**Supplied material**
☆ ☆ ☆
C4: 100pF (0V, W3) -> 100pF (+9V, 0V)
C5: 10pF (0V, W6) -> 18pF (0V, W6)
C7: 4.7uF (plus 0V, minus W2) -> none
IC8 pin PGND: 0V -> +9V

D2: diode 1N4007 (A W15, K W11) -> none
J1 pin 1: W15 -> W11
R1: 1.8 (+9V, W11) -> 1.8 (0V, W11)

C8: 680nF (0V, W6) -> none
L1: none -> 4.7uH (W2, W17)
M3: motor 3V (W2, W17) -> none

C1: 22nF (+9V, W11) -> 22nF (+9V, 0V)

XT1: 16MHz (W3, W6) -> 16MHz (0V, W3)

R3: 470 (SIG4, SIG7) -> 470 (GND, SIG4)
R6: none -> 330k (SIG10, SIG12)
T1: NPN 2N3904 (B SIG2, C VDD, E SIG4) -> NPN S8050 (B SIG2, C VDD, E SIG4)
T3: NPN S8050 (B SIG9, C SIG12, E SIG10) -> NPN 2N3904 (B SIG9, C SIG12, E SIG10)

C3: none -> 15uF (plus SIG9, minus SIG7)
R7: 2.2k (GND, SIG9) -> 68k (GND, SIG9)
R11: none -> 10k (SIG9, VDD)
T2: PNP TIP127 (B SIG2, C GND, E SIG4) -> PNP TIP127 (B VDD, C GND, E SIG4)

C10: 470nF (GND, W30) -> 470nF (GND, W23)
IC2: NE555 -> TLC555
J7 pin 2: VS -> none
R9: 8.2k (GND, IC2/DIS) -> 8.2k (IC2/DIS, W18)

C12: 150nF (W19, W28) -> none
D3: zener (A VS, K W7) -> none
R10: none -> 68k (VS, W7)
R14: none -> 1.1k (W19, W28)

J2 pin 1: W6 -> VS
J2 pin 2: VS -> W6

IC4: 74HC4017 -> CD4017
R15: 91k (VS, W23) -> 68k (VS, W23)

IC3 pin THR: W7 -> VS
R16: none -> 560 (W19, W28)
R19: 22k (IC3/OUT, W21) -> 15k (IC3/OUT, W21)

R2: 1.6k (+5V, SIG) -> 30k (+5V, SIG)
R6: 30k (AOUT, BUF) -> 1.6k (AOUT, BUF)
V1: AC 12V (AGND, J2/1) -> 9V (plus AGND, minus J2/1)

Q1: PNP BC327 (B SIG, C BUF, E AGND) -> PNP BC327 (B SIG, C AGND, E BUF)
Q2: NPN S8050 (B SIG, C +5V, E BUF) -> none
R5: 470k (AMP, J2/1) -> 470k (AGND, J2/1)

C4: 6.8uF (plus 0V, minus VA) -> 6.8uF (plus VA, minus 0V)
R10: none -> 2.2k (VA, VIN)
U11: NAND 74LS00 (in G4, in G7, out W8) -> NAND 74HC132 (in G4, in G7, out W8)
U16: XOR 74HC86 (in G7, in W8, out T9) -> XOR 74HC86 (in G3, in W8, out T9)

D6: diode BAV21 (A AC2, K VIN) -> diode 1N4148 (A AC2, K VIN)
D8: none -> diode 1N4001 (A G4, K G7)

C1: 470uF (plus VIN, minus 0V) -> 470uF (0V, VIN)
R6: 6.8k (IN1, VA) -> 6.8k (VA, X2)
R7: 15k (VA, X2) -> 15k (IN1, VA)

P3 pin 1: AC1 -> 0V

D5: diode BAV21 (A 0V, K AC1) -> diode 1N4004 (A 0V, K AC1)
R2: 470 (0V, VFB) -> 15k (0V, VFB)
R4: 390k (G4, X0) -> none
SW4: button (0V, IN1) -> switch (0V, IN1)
☆ ☆ ☆
**Task to complete**
No line before the one containing "R6: 6.8k (IN1, VA) -> 6.8k (VA, X2)" should be copied; restate that line and all the rest through the end of the data above word for word.

**Your solution**
R6: 6.8k (IN1, VA) -> 6.8k (VA, X2)
R7: 15k (VA, X2) -> 15k (IN1, VA)

P3 pin 1: AC1 -> 0V

D5: diode BAV21 (A 0V, K AC1) -> diode 1N4004 (A 0V, K AC1)
R2: 470 (0V, VFB) -> 15k (0V, VFB)
R4: 390k (G4, X0) -> none
SW4: button (0V, IN1) -> switch (0V, IN1)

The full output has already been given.